● Written task: Line by line, please look for the word "green" in the following records, then copy each line you find it in.

● Supplied records:
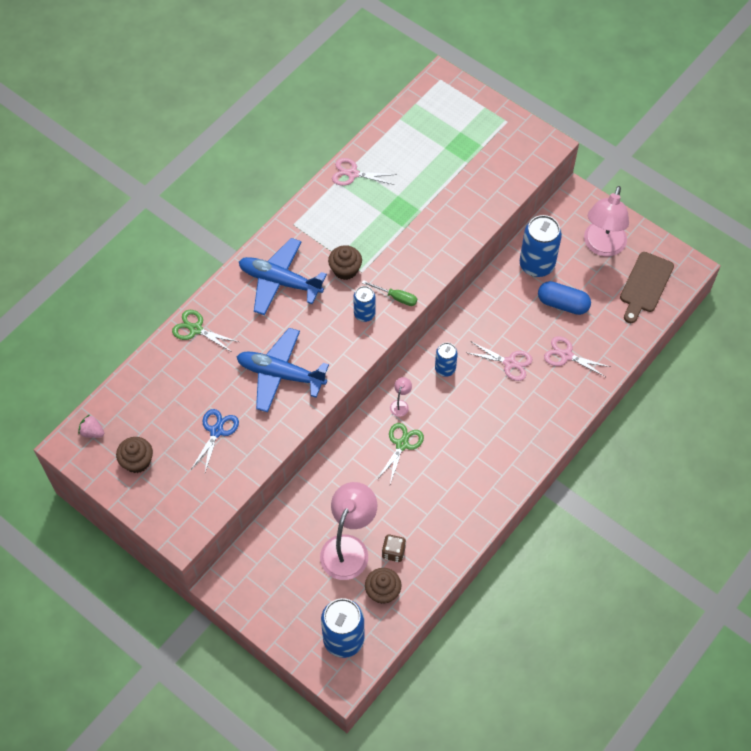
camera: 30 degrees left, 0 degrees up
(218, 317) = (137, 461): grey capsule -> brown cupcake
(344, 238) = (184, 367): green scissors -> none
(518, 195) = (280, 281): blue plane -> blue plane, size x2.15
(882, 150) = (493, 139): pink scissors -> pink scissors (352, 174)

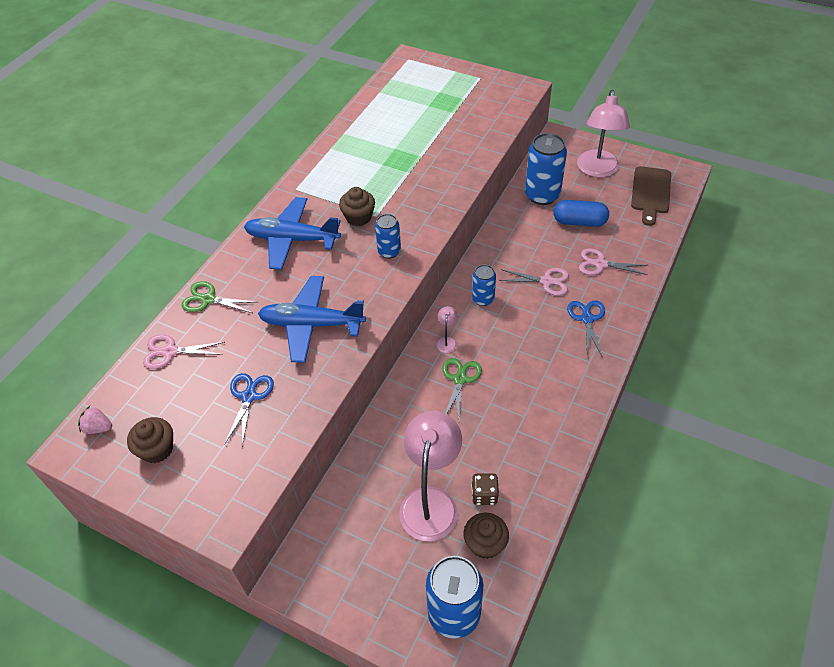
camera: 10 degrees left, 10 degrees down
(352, 174) = (345, 139): pink scissors -> pink scissors (170, 352)
(396, 297) = (418, 231): green screwdriver -> none
(533, 410) = (587, 319): none -> blue scissors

● Your solution:
(344, 238) = (184, 367): green scissors -> none
(396, 297) = (418, 231): green screwdriver -> none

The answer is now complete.